Segment Start: Records supplied

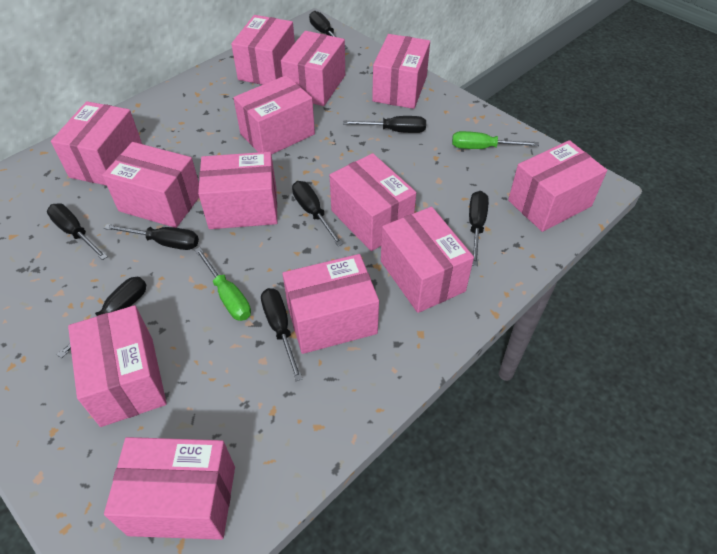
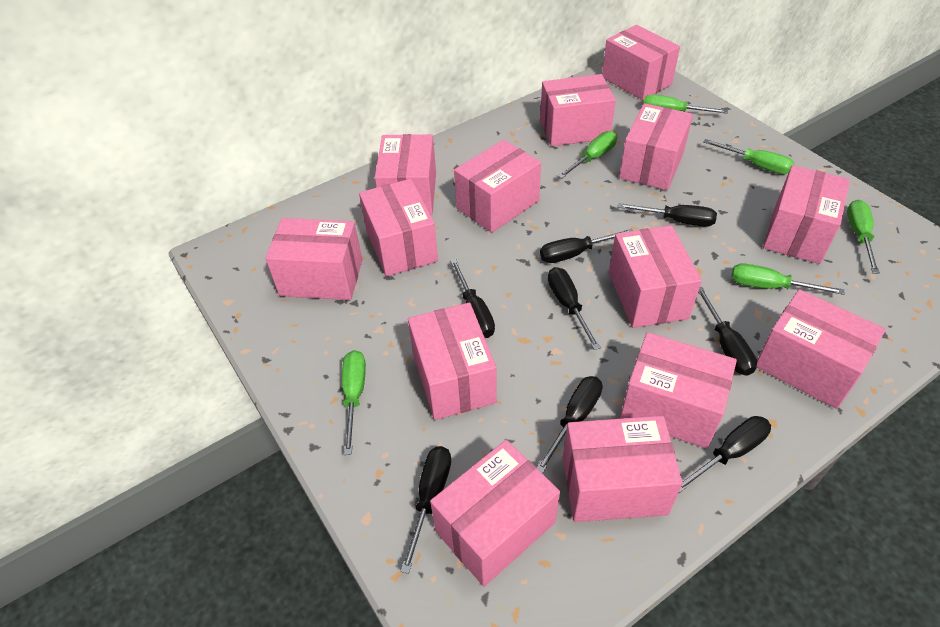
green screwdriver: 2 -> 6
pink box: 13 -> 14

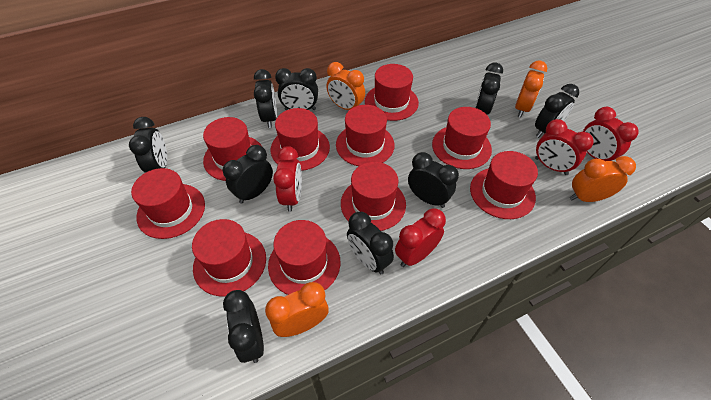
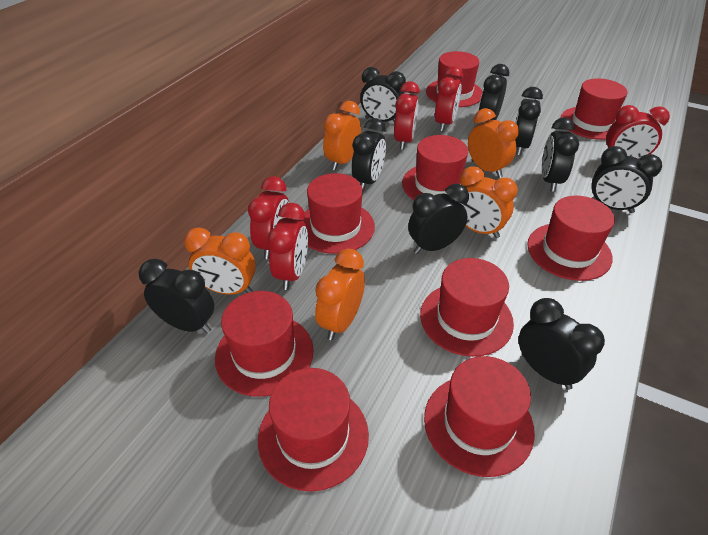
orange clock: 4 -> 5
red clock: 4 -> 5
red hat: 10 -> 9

Segment End: Records supplied

- Required work -
If a line holds a picture, skip the picture and transcribe the rest of the material exactly.

- Output for this exercise -
green screwdriver: 2 -> 6
pink box: 13 -> 14

orange clock: 4 -> 5
red clock: 4 -> 5
red hat: 10 -> 9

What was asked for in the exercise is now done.